● **What this task involves**: Could you copy the notation in each of these records verbatim, leaving out the pictures?

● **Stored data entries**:
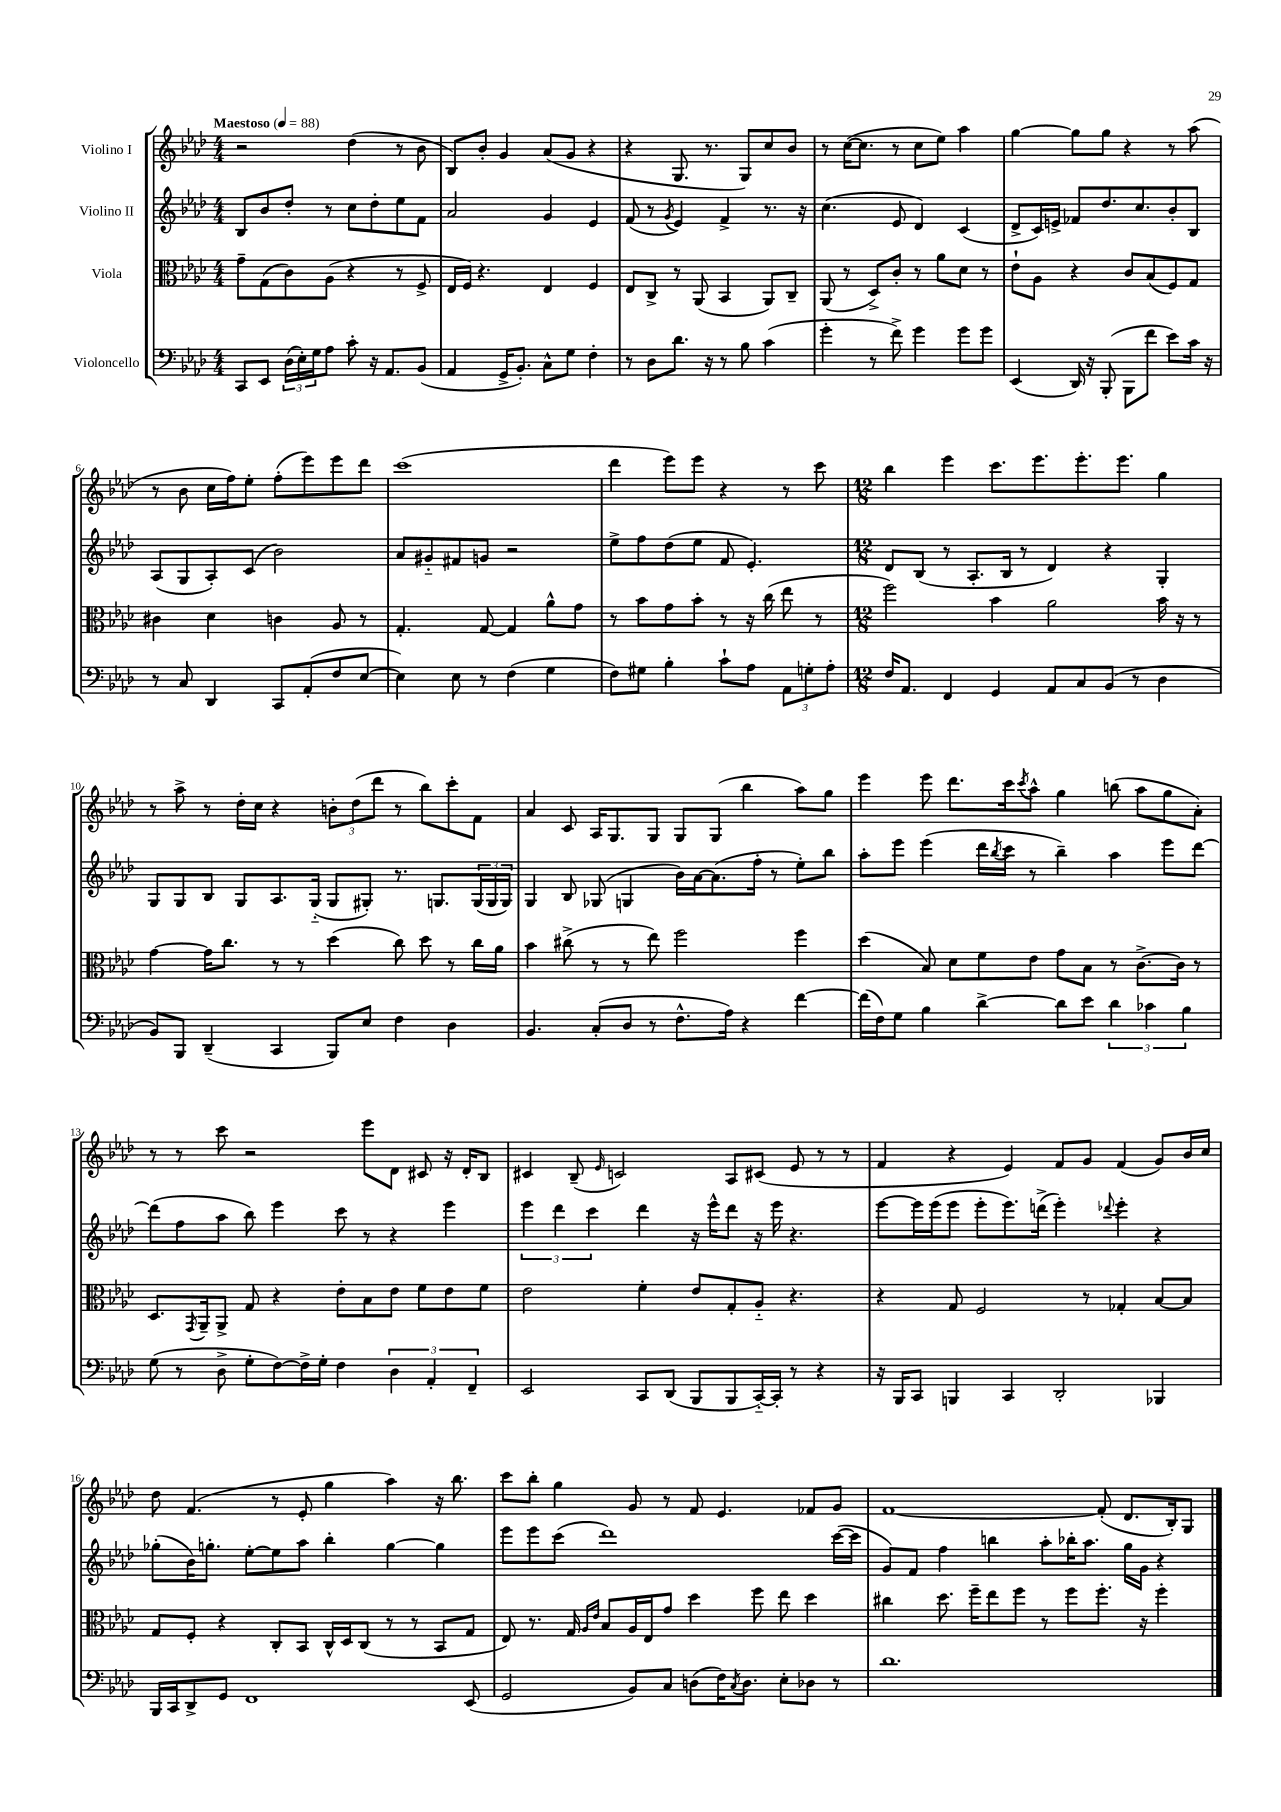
<<
\new StaffGroup <<
\new Staff = "s0" \with { instrumentName = "Violino I" } {
    \clef treble \key aes \major \numericTimeSignature \time 4/4 \tempo "Maestoso" 4 = 88
    r2 des''4( r8 bes'8 |
    bes8) bes'8-. g'4 aes'8( g'8 r4 |
    r4 g8. r8. g8) c''8 bes'8 |
    r8 c''16~( c''8. r8 c''8 ees''8) aes''4 |
    g''4~ g''8 g''8 r4 r8 aes''8( |
    r8 bes'8 c''16 f''16) ees''8-. f''8-.( ees'''8) ees'''8 des'''8 |
    c'''1( |
    des'''4 ees'''8) ees'''8 r4 r8 c'''8 |
    \numericTimeSignature \time 12/8 bes''4 ees'''4 c'''8. ees'''8. ees'''8.-. ees'''8. g''4 |
    r8 aes''8-> r8 des''16-. c''16 r4 \tuplet 3/2 { b'8-. des''8( des'''8 } r8 bes''8) c'''8-. f'8 |
    aes'4 c'8 aes16 g8. g8 g8 g8( bes''4 aes''8) g''8 |
    ees'''4 ees'''8 des'''8. c'''16 \acciaccatura { c'''8 } aes''8-^ g''4 b''8( aes''8 g''8 aes'8-.) |
    r8 r8 c'''8 r2 ees'''8 des'8 cis'8 r16 des'16-. bes8 |
    cis'4 bes8--( \grace { ees'16 } c'2) aes8 cis'8( ees'8 r8 r8 |
    f'4 r4 ees'4) f'8 g'8 f'4( g'8) bes'16 c''16 |
    des''8 f'4.( r8 ees'8-. g''4 aes''4) r16 bes''8. |
    c'''8 bes''8-. g''4 g'8 r8 f'8 ees'4. fes'8 g'8 |
    f'1~ f'8-.( des'8. bes16-.) g8 \bar "|." |
}
\new Staff = "s1" \with { instrumentName = "Violino II" } {
    \clef treble \key aes \major \numericTimeSignature \time 4/4
    bes8 bes'8 des''8-. r8 c''8 des''8-. ees''8 f'8 |
    aes'2 g'4 ees'4 |
    f'8( r8 \acciaccatura { g'8 } ees'4) f'4-> r8. r16 |
    c''4.( ees'8 des'4) c'4( |
    des'8-> c'16) e'16-> fes'8 des''8. c''8. bes'8-. bes8 |
    aes8( g8 aes8-.) c'8( bes'2) |
    aes'8 gis'8-_ fis'8 g'8 r2 |
    ees''8-> f''8 des''8( ees''8 f'8 ees'4.-.) |
    \numericTimeSignature \time 12/8 des'8 bes8( r8 aes8.-. bes16 r8 des'4) r4 g4-. |
    g8 g8 bes8 g8 aes8. g16-_( g8 gis8-.) r8. g8. \tuplet 3/2 { g16( g16 g16) } |
    g4 bes8 ges8( g4 bes'16) aes'16~ aes'8.( f''16-. r8 ees''8-.) bes''8 |
    aes''8-. ees'''8 ees'''4( des'''16 \acciaccatura { bes''8 } c'''16 r8 bes''4--) aes''4 ees'''8 des'''8~ |
    des'''8( f''8 aes''8 bes''8) ees'''4 c'''8 r8 r4 ees'''4 |
    \tuplet 3/2 { ees'''4 des'''4 c'''4 } des'''4 r16 ees'''16-^ des'''8 r16 ees'''16 r4. |
    ees'''8~ ees'''16 ees'''16( ees'''8 ees'''8-. ees'''8.) d'''16->( ees'''4-.) \appoggiatura { des'''8 } ees'''4-. r4 |
    ges''8-.( bes'16) g''8.-. ees''8~-. ees''8 aes''8 bes''4-. g''4~ g''4 |
    ees'''8 ees'''8 c'''8( des'''1) c'''16~( c'''16 |
    g'8) f'8 f''4 b''4 aes''8-. bes''16-. aes''8. g''16 g'16 r4 \bar "|." |
}
\new Staff = "s2" \with { instrumentName = "Viola" } {
    \clef alto \key aes \major \numericTimeSignature \time 4/4
    g'8-- g8( c'8) aes8( r4 r8 f8-> |
    ees16 f16) r4. ees4 f4 |
    ees8 c8-> r8 aes,8( bes,4 aes,8) c8-- |
    aes,8( r8 des8->) c'8-. r8 aes'8 des'8 r8 |
    ees'8-! aes8 r4 c'8 bes8( f8) g8 |
    cis'4 des'4 c'4 aes8 r8 |
    g4.-. g8~ g4 aes'8-^ g'8 |
    r8 bes'8 g'8 bes'8-. r8 r16 c''16( ees''8 r8 |
    \numericTimeSignature \time 12/8 f''2) bes'4 aes'2 bes'16 r16 r8 |
    g'4~ g'16 c''8. r8 r8 des''4( c''8) des''8 r8 c''16 aes'16 |
    bes'4 cis''8->( r8 r8 ees''8) f''2 f''4 |
    des''4( bes8) des'8 f'8 ees'8 g'8 bes8 r8 c'8.~-> c'16 r8 |
    des8. \acciaccatura { g,8 } aes,16-- aes,8-> g8 r4 ees'8-. bes8 ees'8 f'8 ees'8 f'8 |
    ees'2 f'4-. ees'8 g8-. aes8-_ r4. |
    r4 g8 f2 r8 ges4-. bes8~ bes8 |
    g8 f8-. r4 c8-. bes,8 c16-^ des16 c8( r8 r8 bes,8 g8 |
    ees8) r8. g16 \grace { aes16 ees'16 } bes8 aes16 ees16 g'8 des''4 f''8 ees''8 des''4 |
    cis''4 des''8. f''16-- ees''8 f''8 r8 f''8 f''8.-. r16 f''4-. \bar "|." |
}
\new Staff = "s3" \with { instrumentName = "Violoncello" } {
    \clef bass \key aes \major \numericTimeSignature \time 4/4
    c,8 ees,8 \tuplet 3/2 { des16( ees16-.) g16 } aes8 c'8-. r16 aes,8. bes,8( |
    aes,4 g,16-> bes,8.-.) c8-^ g8 f4-. |
    r8 des8 des'8. r16 r8 bes8 c'4( |
    g'4-. r8 f'8->) g'4 g'8 g'8 |
    ees,4( des,16) r16 bes,,8-.( bes,,8 f'8 ees'8) c'16 r16 |
    r8 c8 des,4 c,8 aes,8-.( f8 ees8~ |
    ees4) ees8 r8 f4( g4 |
    f8) gis8 bes4-. c'8-! aes8 \tuplet 3/2 { aes,8 g8-. aes8-. } |
    \numericTimeSignature \time 12/8 f16 aes,8. f,4 g,4 aes,8 c8 bes,8( r8 des4 |
    bes,8) bes,,8 des,4--( c,4 bes,,8) ees8 f4 des4 |
    bes,4. c8-.( des8 r8 f8.-^ aes16) r4 f'4~ |
    f'16( f16) g8 bes4 des'4~-> des'8 ees'8 \tuplet 3/2 { des'4 ces'4 bes4 } |
    g8( r8 des8-> g8-. f8~) f16-> g16-. f4 \tuplet 3/2 { des4 aes,4-. f,4-- } |
    ees,2 c,8 des,8( bes,,8 bes,,8 c,16~-_) c,16-. r8 r4 |
    r16 bes,,16 c,8 b,,4 c,4 des,2-. bes,,4 |
    bes,,16 c,16 des,8-> g,8 f,1 ees,8( |
    g,2 bes,8) c8 d8( f16) \acciaccatura { c8 } d8. ees8-. des8 r8 |
    des'1. \bar "|." |
}
>>
>>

● **In response**:
<<
\new StaffGroup <<
\new Staff = "s0" \with { instrumentName = "Violino I" } {
    \clef treble \key aes \major \numericTimeSignature \time 4/4 \tempo "Maestoso" 4 = 88
    r2 des''4( r8 bes'8 |
    bes8) bes'8-. g'4 aes'8( g'8 r4 |
    r4 g8. r8. g8) c''8 bes'8 |
    r8 c''16~( c''8. r8 c''8 ees''8) aes''4 |
    g''4~ g''8 g''8 r4 r8 aes''8( |
    r8 bes'8 c''16 f''16) ees''8-. f''8-.( ees'''8) ees'''8 des'''8 |
    c'''1( |
    des'''4 ees'''8) ees'''8 r4 r8 c'''8 |
    \numericTimeSignature \time 12/8 bes''4 ees'''4 c'''8. ees'''8. ees'''8.-. ees'''8. g''4 |
    r8 aes''8-> r8 des''16-. c''16 r4 \tuplet 3/2 { b'8-. des''8( des'''8 } r8 bes''8) c'''8-. f'8 |
    aes'4 c'8 aes16 g8. g8 g8 g8( bes''4 aes''8) g''8 |
    ees'''4 ees'''8 des'''8. c'''16 \acciaccatura { c'''8 } aes''8-^ g''4 b''8( aes''8 g''8 aes'8-.) |
    r8 r8 c'''8 r2 ees'''8 des'8 cis'8 r16 des'16-. bes8 |
    cis'4 bes8--( \grace { ees'16 } c'2) aes8 cis'8( ees'8 r8 r8 |
    f'4 r4 ees'4) f'8 g'8 f'4( g'8) bes'16 c''16 |
    des''8 f'4.( r8 ees'8-. g''4 aes''4) r16 bes''8. |
    c'''8 bes''8-. g''4 g'8 r8 f'8 ees'4. fes'8 g'8 |
    f'1~ f'8-.( des'8. bes16-.) g8 \bar "|." |
}
\new Staff = "s1" \with { instrumentName = "Violino II" } {
    \clef treble \key aes \major \numericTimeSignature \time 4/4
    bes8 bes'8 des''8-. r8 c''8 des''8-. ees''8 f'8 |
    aes'2 g'4 ees'4 |
    f'8( r8 \acciaccatura { g'8 } ees'4) f'4-> r8. r16 |
    c''4.( ees'8 des'4) c'4( |
    des'8-> c'16) e'16-> fes'8 des''8. c''8. bes'8-. bes8 |
    aes8( g8 aes8-.) c'8( bes'2) |
    aes'8 gis'8-_ fis'8 g'8 r2 |
    ees''8-> f''8 des''8( ees''8 f'8 ees'4.-.) |
    \numericTimeSignature \time 12/8 des'8 bes8( r8 aes8.-. bes16 r8 des'4) r4 g4-. |
    g8 g8 bes8 g8 aes8. g16-_( g8 gis8-.) r8. g8. \tuplet 3/2 { g16( g16 g16) } |
    g4 bes8 ges8( g4 bes'16) aes'16~ aes'8.( f''16-. r8 ees''8-.) bes''8 |
    aes''8-. ees'''8 ees'''4( des'''16 \acciaccatura { bes''8 } c'''16 r8 bes''4--) aes''4 ees'''8 des'''8~ |
    des'''8( f''8 aes''8 bes''8) ees'''4 c'''8 r8 r4 ees'''4 |
    \tuplet 3/2 { ees'''4 des'''4 c'''4 } des'''4 r16 ees'''16-^ des'''8 r16 ees'''16 r4. |
    ees'''8~ ees'''16 ees'''16( ees'''8 ees'''8-. ees'''8.) d'''16->( ees'''4-.) \appoggiatura { des'''8 } ees'''4-. r4 |
    ges''8-.( bes'16) g''8.-. ees''8~-. ees''8 aes''8 bes''4-. g''4~ g''4 |
    ees'''8 ees'''8 c'''8( des'''1) c'''16~( c'''16 |
    g'8) f'8 f''4 b''4 aes''8-. bes''16-. aes''8. g''16 g'16 r4 \bar "|." |
}
\new Staff = "s2" \with { instrumentName = "Viola" } {
    \clef alto \key aes \major \numericTimeSignature \time 4/4
    g'8-- g8( c'8) aes8( r4 r8 f8-> |
    ees16 f16) r4. ees4 f4 |
    ees8 c8-> r8 aes,8( bes,4 aes,8) c8-- |
    aes,8( r8 des8->) c'8-. r8 aes'8 des'8 r8 |
    ees'8-! aes8 r4 c'8 bes8( f8) g8 |
    cis'4 des'4 c'4 aes8 r8 |
    g4.-. g8~ g4 aes'8-^ g'8 |
    r8 bes'8 g'8 bes'8-. r8 r16 c''16( ees''8 r8 |
    \numericTimeSignature \time 12/8 f''2) bes'4 aes'2 bes'16 r16 r8 |
    g'4~ g'16 c''8. r8 r8 des''4( c''8) des''8 r8 c''16 aes'16 |
    bes'4 cis''8->( r8 r8 ees''8) f''2 f''4 |
    des''4( bes8) des'8 f'8 ees'8 g'8 bes8 r8 c'8.~-> c'16 r8 |
    des8. \acciaccatura { g,8 } aes,16-- aes,8-> g8 r4 ees'8-. bes8 ees'8 f'8 ees'8 f'8 |
    ees'2 f'4-. ees'8 g8-. aes8-_ r4. |
    r4 g8 f2 r8 ges4-. bes8~ bes8 |
    g8 f8-. r4 c8-. bes,8 c16-^ des16 c8( r8 r8 bes,8 g8 |
    ees8) r8. g16 \grace { aes16 ees'16 } bes8 aes16 ees16 g'8 des''4 f''8 ees''8 des''4 |
    cis''4 des''8. f''16-- ees''8 f''8 r8 f''8 f''8.-. r16 f''4-. \bar "|." |
}
\new Staff = "s3" \with { instrumentName = "Violoncello" } {
    \clef bass \key aes \major \numericTimeSignature \time 4/4
    c,8 ees,8 \tuplet 3/2 { des16( ees16-.) g16 } aes8 c'8-. r16 aes,8. bes,8( |
    aes,4 g,16-> bes,8.-.) c8-^ g8 f4-. |
    r8 des8 des'8. r16 r8 bes8 c'4( |
    g'4-. r8 f'8->) g'4 g'8 g'8 |
    ees,4( des,16) r16 bes,,8-.( bes,,8 f'8 ees'8) c'16 r16 |
    r8 c8 des,4 c,8 aes,8-.( f8 ees8~ |
    ees4) ees8 r8 f4( g4 |
    f8) gis8 bes4-. c'8-! aes8 \tuplet 3/2 { aes,8 g8-. aes8-. } |
    \numericTimeSignature \time 12/8 f16 aes,8. f,4 g,4 aes,8 c8 bes,8( r8 des4 |
    bes,8) bes,,8 des,4--( c,4 bes,,8) ees8 f4 des4 |
    bes,4. c8-.( des8 r8 f8.-^ aes16) r4 f'4~ |
    f'16( f16) g8 bes4 des'4~-> des'8 ees'8 \tuplet 3/2 { des'4 ces'4 bes4 } |
    g8( r8 des8-> g8-. f8~) f16-> g16-. f4 \tuplet 3/2 { des4 aes,4-. f,4-- } |
    ees,2 c,8 des,8( bes,,8 bes,,8 c,16~-_) c,16-. r8 r4 |
    r16 bes,,16 c,8 b,,4 c,4 des,2-. bes,,4 |
    bes,,16 c,16 des,8-> g,8 f,1 ees,8( |
    g,2 bes,8) c8 d8( f16) \acciaccatura { c8 } d8. ees8-. des8 r8 |
    des'1. \bar "|." |
}
>>
>>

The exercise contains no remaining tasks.